Across the data below, count every line where the string "none" appears. Answer with the number alone.

[Opening Dataset entries section]

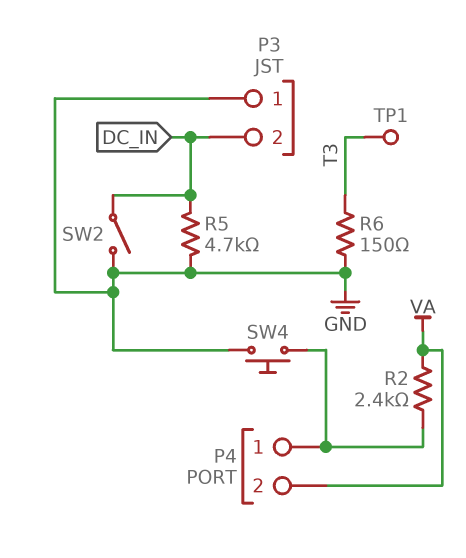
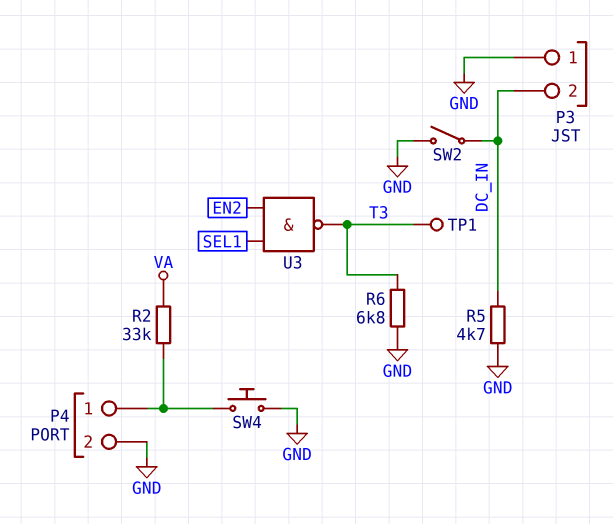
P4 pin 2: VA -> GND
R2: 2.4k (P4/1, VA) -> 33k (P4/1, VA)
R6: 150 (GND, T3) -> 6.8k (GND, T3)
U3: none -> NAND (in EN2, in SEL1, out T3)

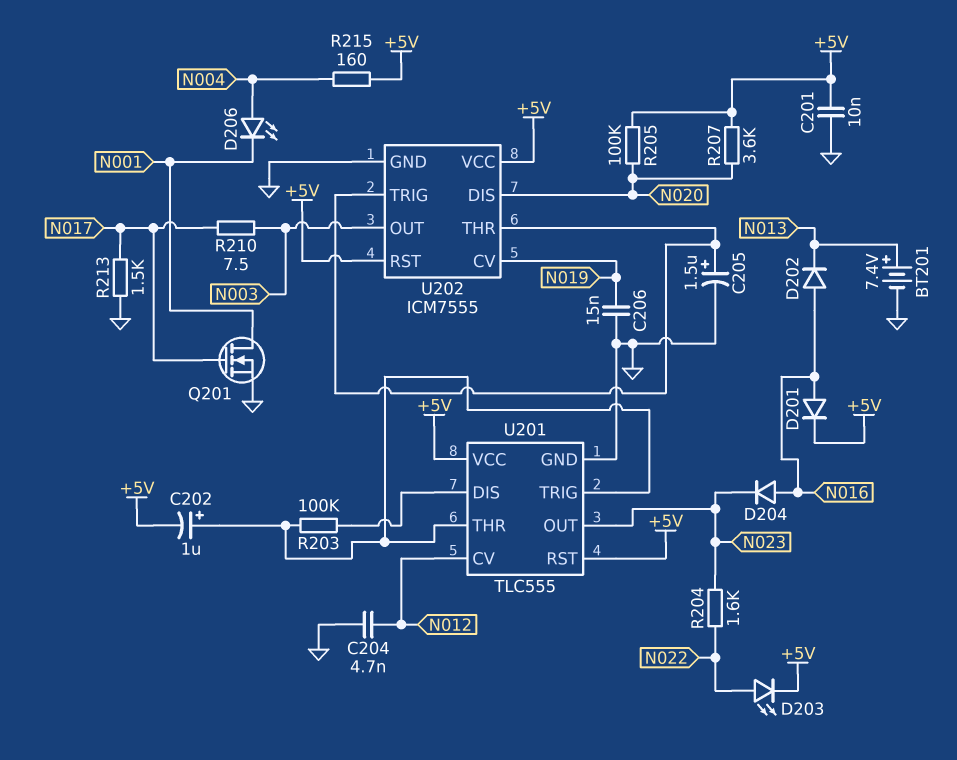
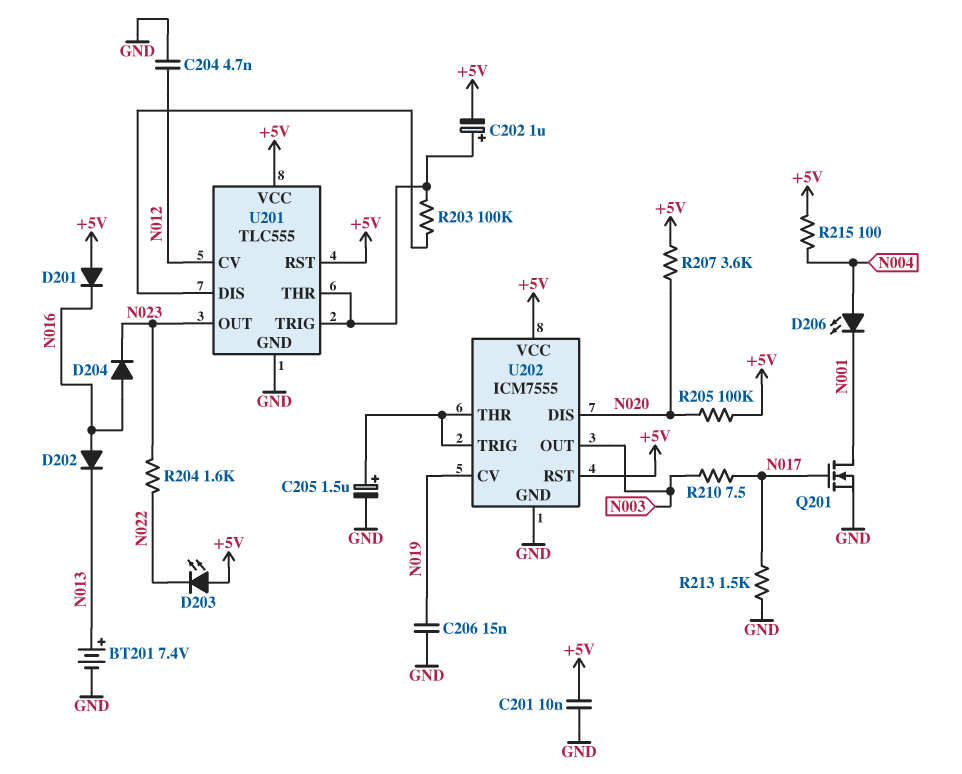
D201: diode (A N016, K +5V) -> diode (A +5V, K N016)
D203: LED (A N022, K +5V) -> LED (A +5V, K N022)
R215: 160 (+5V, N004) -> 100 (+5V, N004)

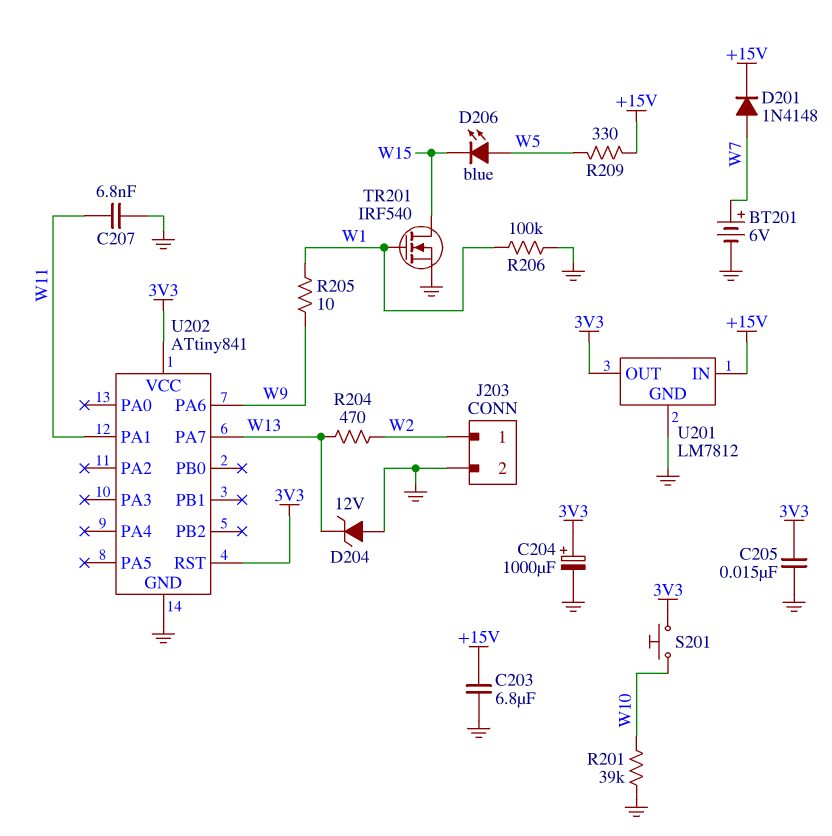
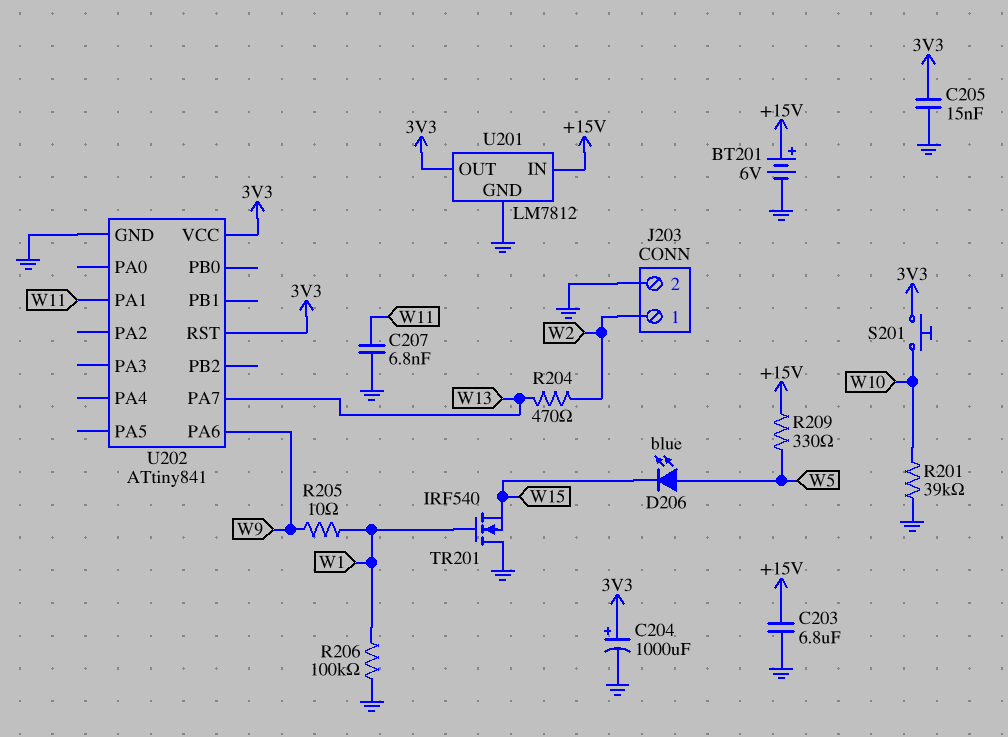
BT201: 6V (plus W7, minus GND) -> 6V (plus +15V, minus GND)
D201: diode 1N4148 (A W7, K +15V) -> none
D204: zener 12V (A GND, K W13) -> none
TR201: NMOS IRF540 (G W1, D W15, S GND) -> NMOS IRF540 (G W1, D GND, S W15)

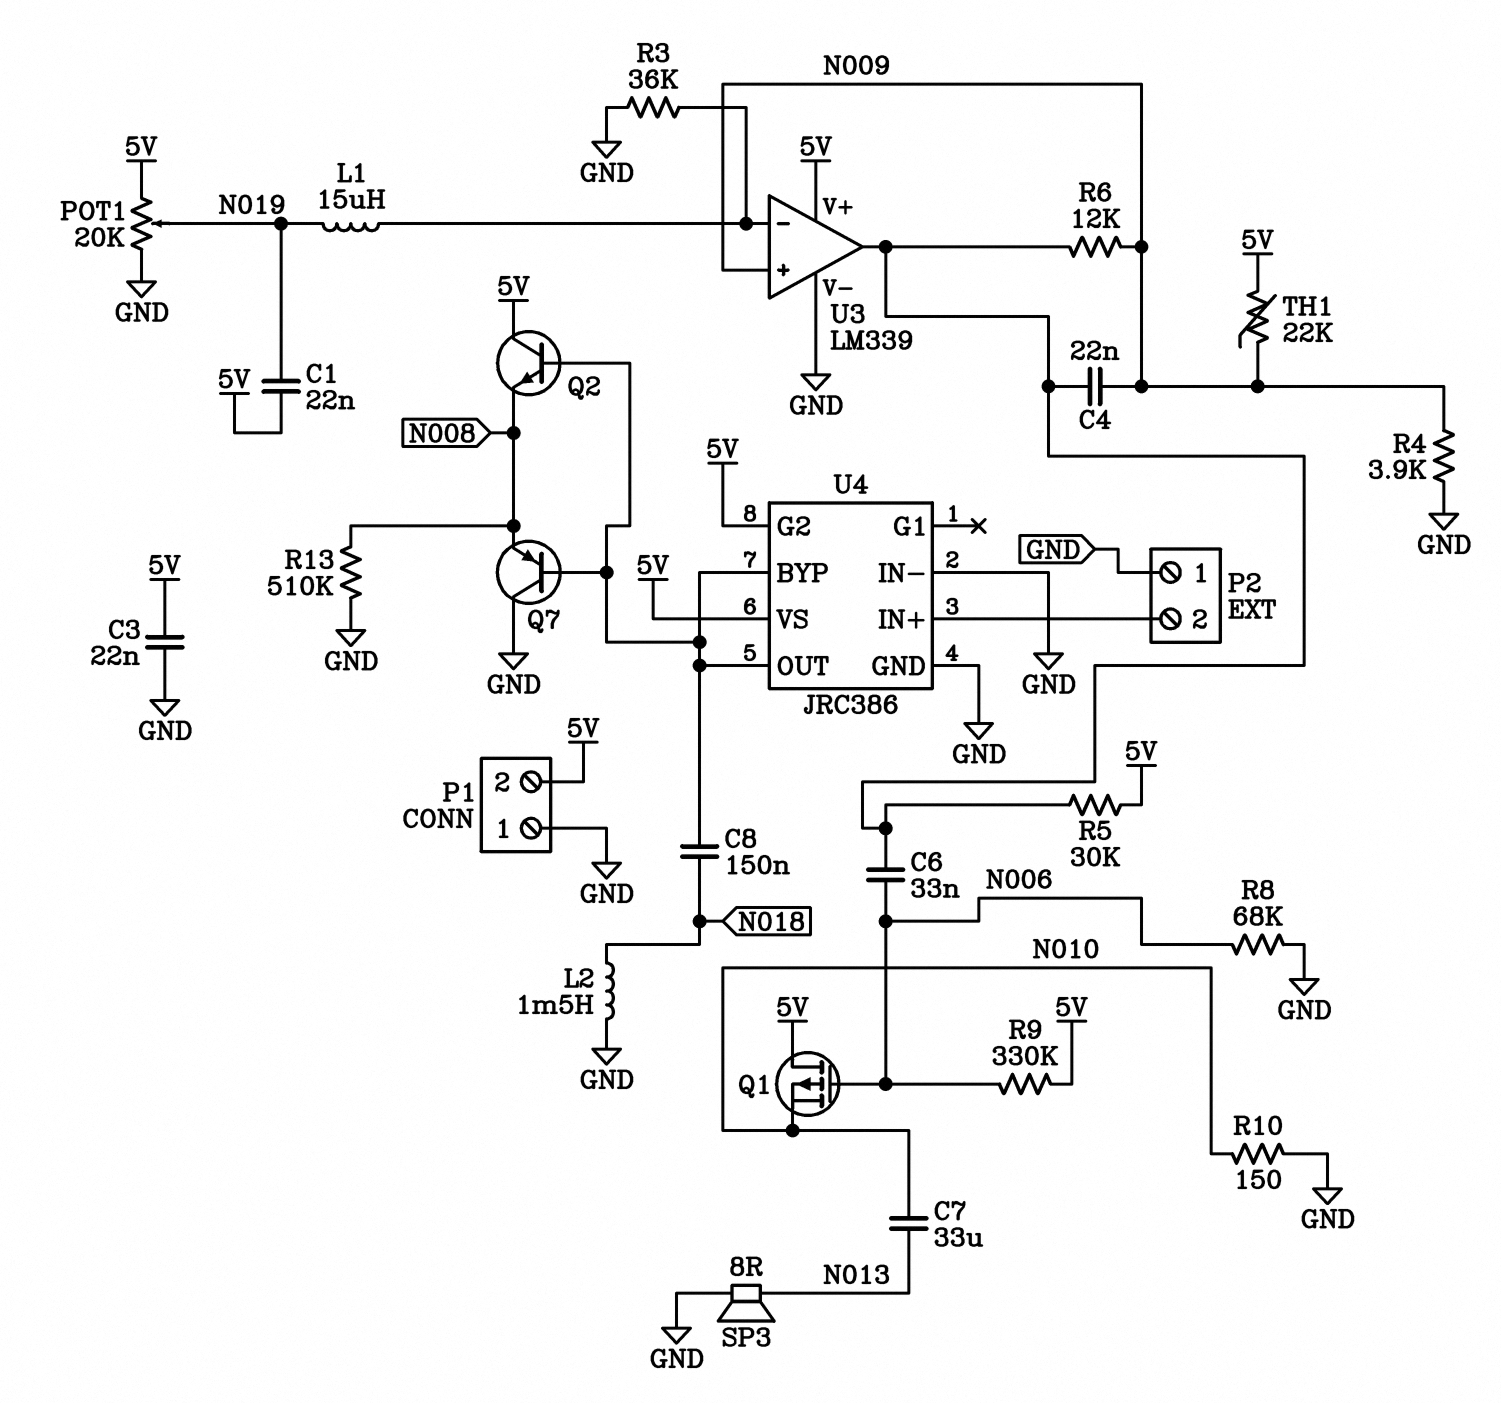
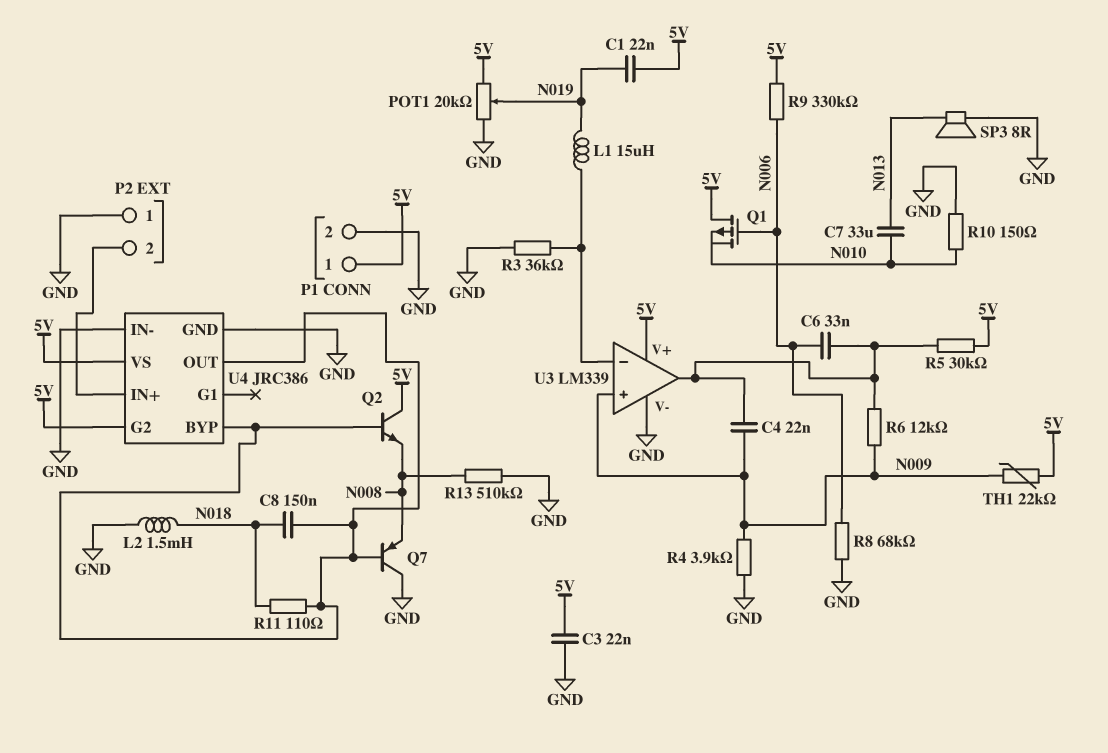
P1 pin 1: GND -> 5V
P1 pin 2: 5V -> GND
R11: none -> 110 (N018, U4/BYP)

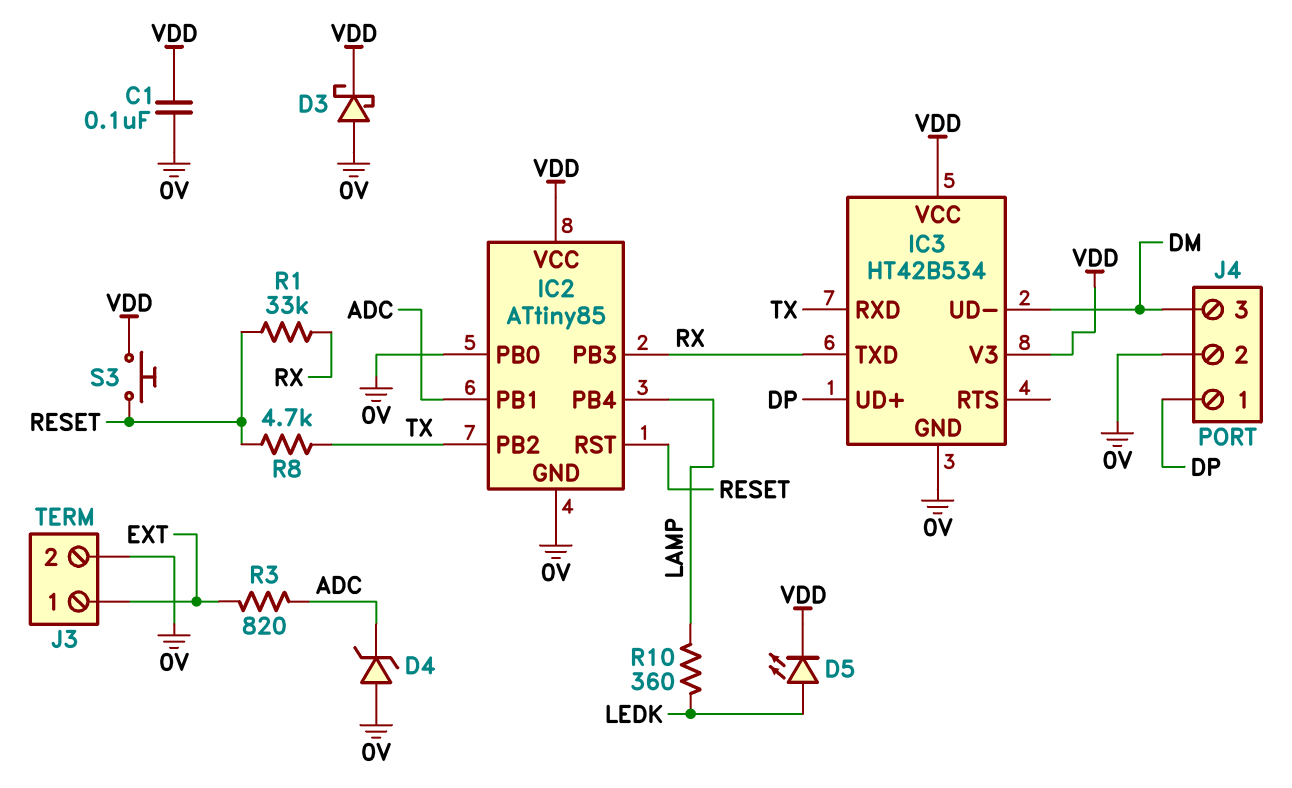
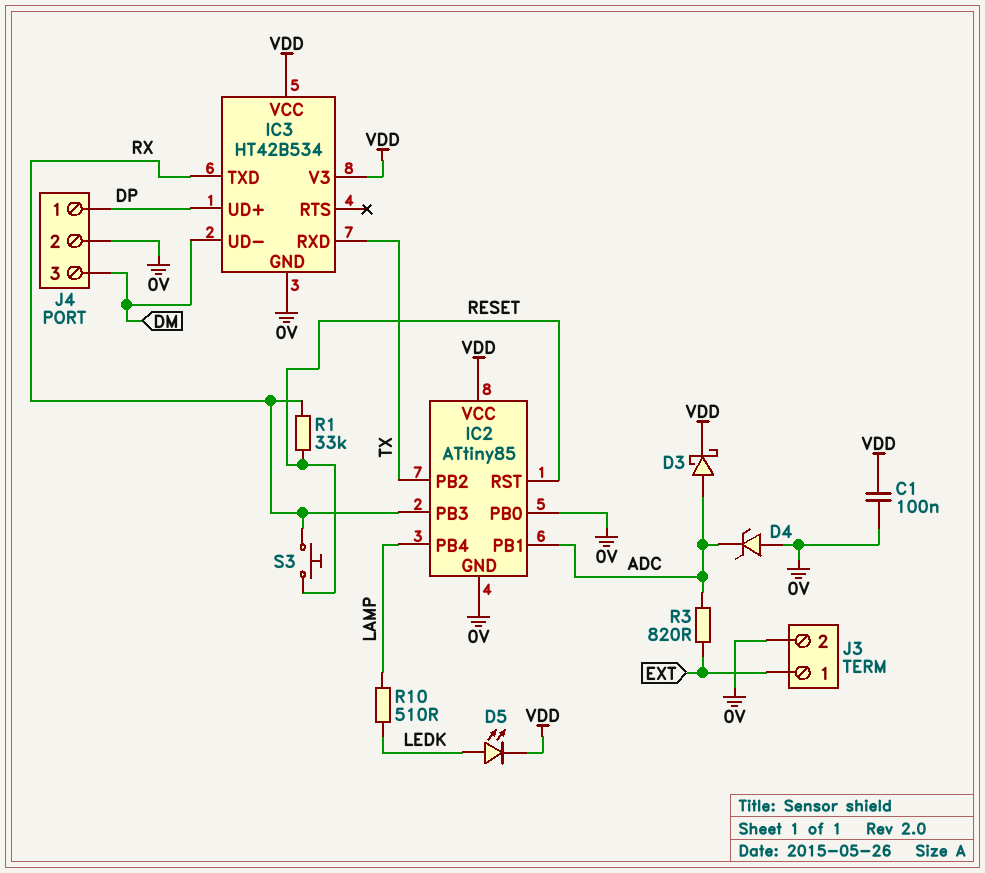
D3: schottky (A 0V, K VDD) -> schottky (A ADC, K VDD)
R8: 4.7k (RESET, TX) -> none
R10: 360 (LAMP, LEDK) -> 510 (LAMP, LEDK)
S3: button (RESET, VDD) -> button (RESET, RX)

[Closing Dataset entries section]

## Answer below
5